◆ HOW TO COMPLETE THIS TASK ◆
Only the lines from the one that contains "JOY pin SW: D25 -> TX0" to the last line below, both included, should be transcribed. Pictures stay out of the copy.
━━ DATA FOR THE TASK
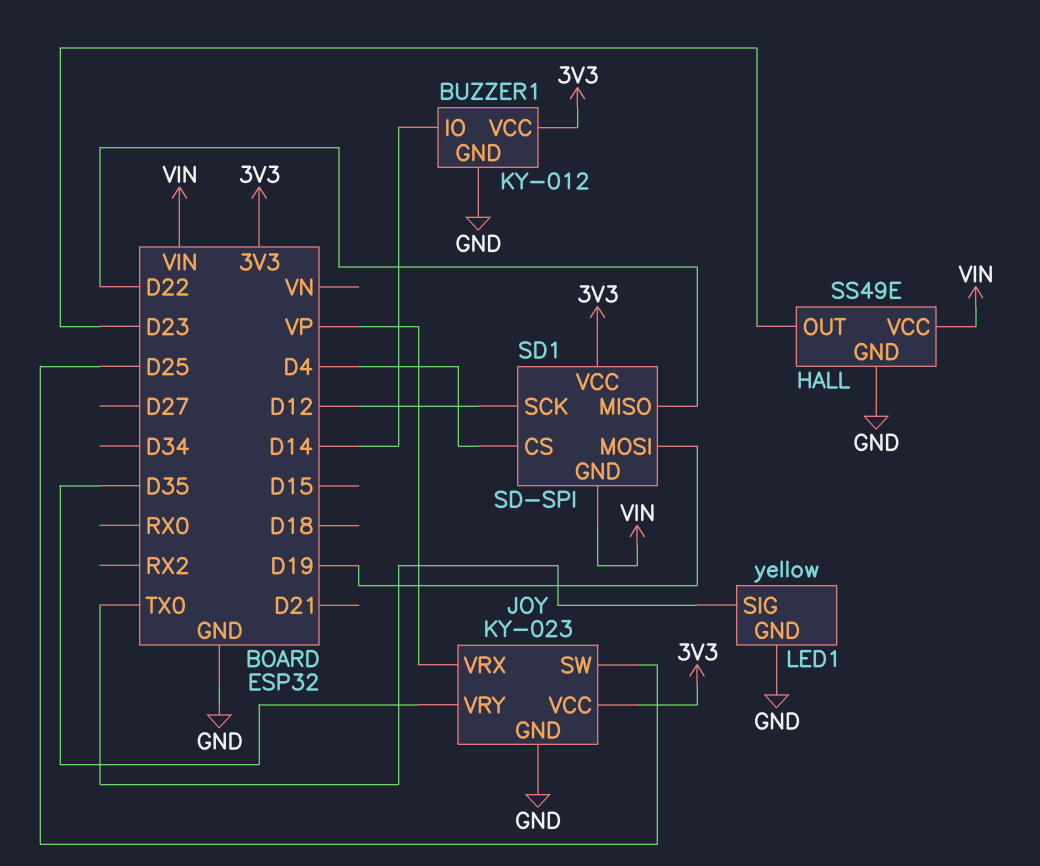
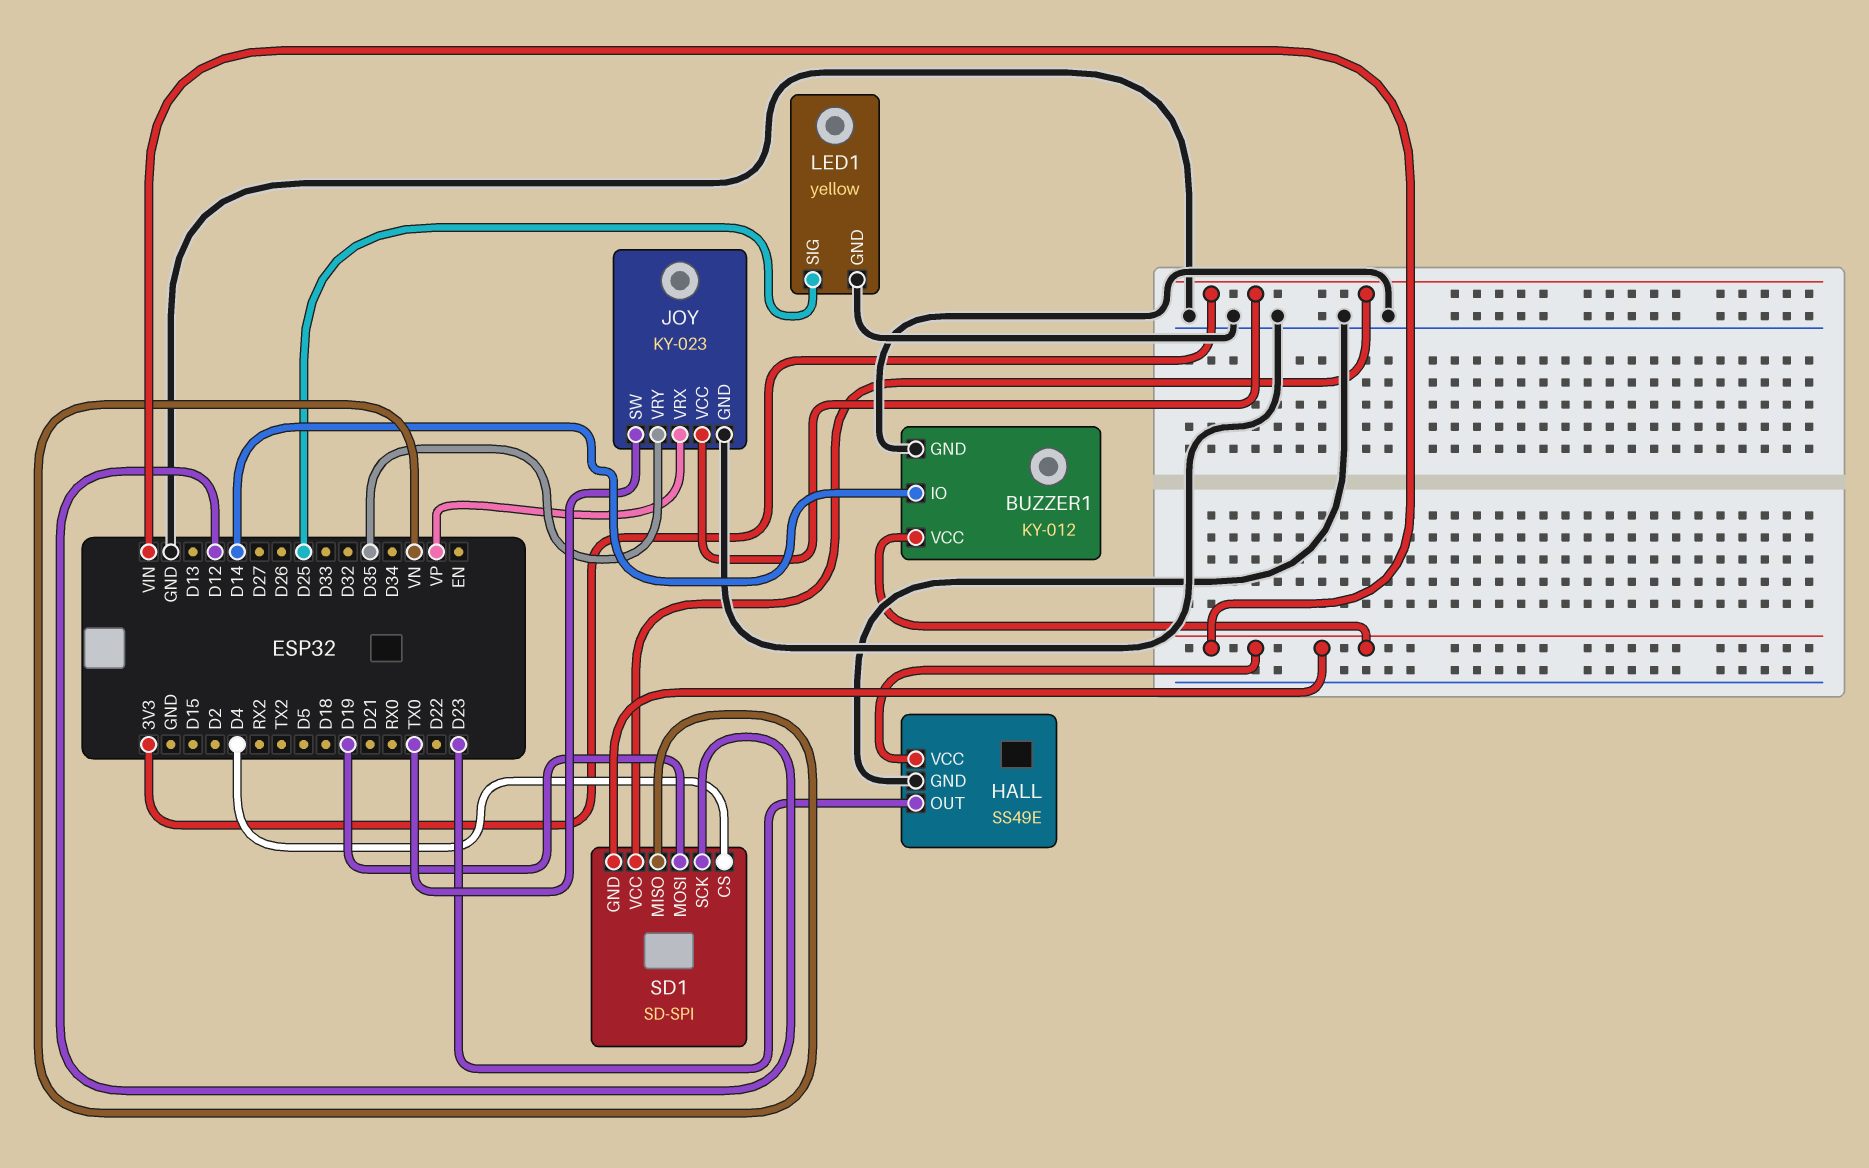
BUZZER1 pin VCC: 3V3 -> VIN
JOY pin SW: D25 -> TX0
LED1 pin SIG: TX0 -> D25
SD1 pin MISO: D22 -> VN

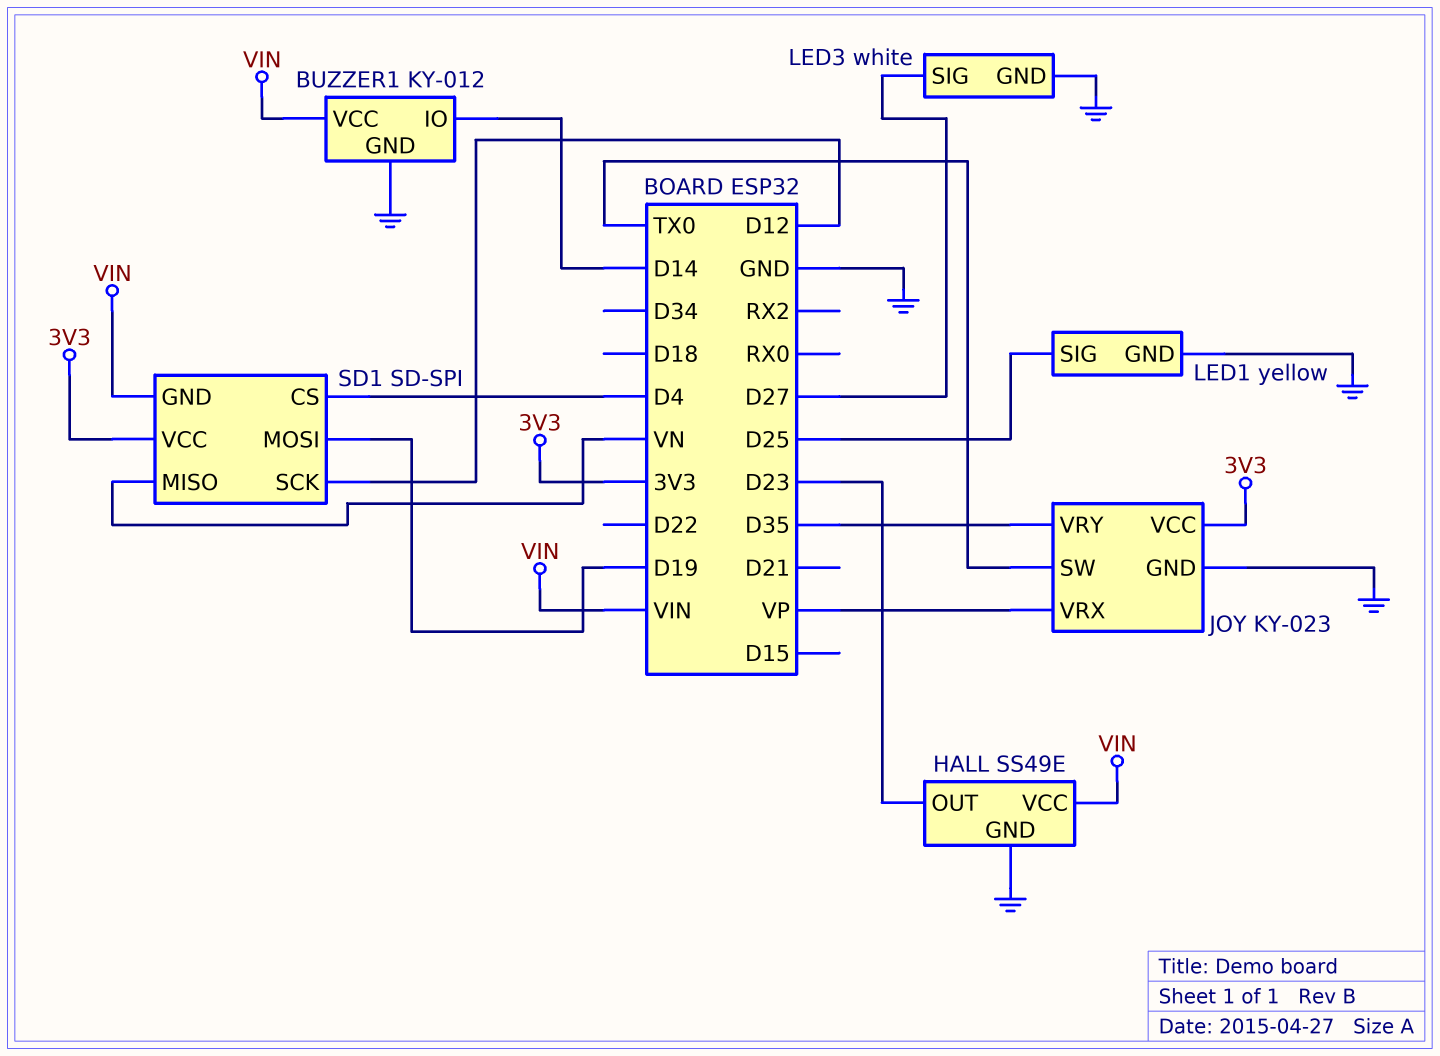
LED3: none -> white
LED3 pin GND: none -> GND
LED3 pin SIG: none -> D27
━━━━
◆ EXERCISE SOLUTION ◆
JOY pin SW: D25 -> TX0
LED1 pin SIG: TX0 -> D25
SD1 pin MISO: D22 -> VN

LED3: none -> white
LED3 pin GND: none -> GND
LED3 pin SIG: none -> D27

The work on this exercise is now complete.